WHAT YOU HAVE TO DO » Copy out every change line from each of the rows below, word for word and in order, leaving out the pictures.
[DATA EXCERPTS start]
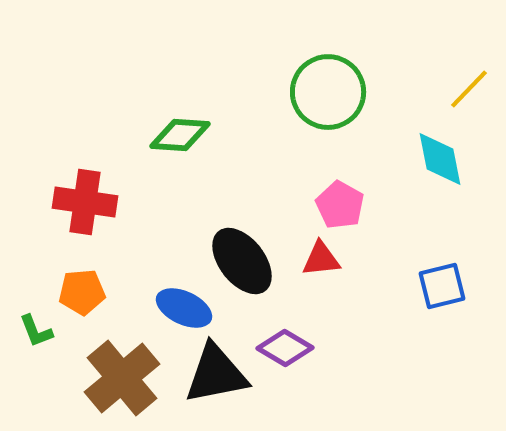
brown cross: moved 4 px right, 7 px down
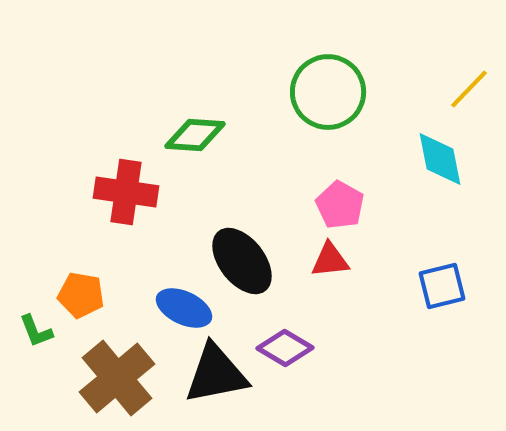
green diamond: moved 15 px right
red cross: moved 41 px right, 10 px up
red triangle: moved 9 px right, 1 px down
orange pentagon: moved 1 px left, 3 px down; rotated 15 degrees clockwise
brown cross: moved 5 px left
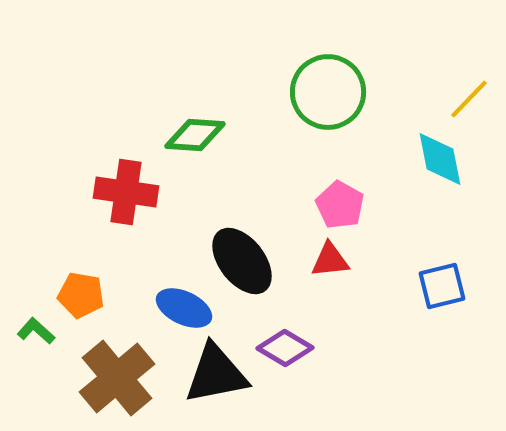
yellow line: moved 10 px down
green L-shape: rotated 153 degrees clockwise
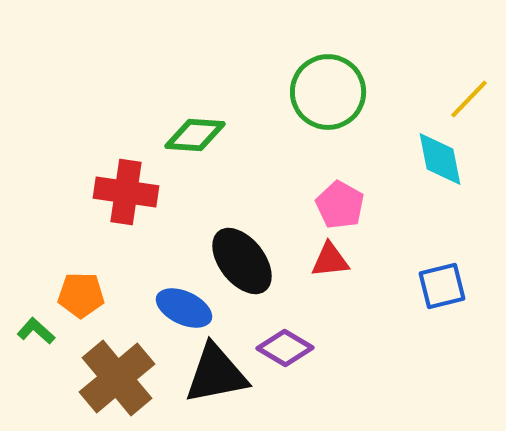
orange pentagon: rotated 9 degrees counterclockwise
[DATA EXCERPTS end]
EXERCISE ANSWER »
brown cross: moved 4 px right, 7 px down
green diamond: moved 15 px right
red cross: moved 41 px right, 10 px up
red triangle: moved 9 px right, 1 px down
orange pentagon: moved 1 px left, 3 px down; rotated 15 degrees clockwise
brown cross: moved 5 px left
yellow line: moved 10 px down
green L-shape: rotated 153 degrees clockwise
orange pentagon: rotated 9 degrees counterclockwise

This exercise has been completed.